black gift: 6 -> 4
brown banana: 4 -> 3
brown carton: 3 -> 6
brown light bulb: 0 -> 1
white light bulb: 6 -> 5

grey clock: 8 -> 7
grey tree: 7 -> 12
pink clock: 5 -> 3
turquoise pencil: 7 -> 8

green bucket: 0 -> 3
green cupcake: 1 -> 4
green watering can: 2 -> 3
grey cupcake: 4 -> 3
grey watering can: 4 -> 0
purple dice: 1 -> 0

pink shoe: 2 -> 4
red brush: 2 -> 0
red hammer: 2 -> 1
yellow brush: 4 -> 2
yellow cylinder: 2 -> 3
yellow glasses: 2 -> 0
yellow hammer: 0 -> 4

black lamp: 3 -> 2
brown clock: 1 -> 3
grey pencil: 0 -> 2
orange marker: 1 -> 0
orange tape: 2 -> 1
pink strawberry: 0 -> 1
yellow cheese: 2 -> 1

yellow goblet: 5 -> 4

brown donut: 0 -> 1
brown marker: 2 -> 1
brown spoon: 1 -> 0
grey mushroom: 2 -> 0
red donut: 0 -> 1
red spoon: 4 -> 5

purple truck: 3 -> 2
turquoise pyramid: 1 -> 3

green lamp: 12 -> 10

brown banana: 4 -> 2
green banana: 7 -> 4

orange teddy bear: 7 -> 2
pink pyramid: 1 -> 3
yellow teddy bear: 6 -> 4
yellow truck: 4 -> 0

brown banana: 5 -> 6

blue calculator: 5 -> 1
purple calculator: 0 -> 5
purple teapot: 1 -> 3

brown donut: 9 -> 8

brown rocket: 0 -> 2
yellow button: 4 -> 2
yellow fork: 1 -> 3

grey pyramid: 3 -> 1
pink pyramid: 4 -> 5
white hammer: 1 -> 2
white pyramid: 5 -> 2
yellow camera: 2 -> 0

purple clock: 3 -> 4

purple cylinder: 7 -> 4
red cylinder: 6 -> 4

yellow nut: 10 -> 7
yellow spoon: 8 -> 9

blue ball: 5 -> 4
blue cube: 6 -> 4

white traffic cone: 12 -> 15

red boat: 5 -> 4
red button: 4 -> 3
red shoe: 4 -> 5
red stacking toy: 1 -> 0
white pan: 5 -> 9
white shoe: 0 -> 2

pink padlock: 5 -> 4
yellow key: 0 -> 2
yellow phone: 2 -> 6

◇ ◇ ◇ ◇ ◇

Look over the listing and return each line that holds "donut".

brown donut: 0 -> 1
red donut: 0 -> 1
brown donut: 9 -> 8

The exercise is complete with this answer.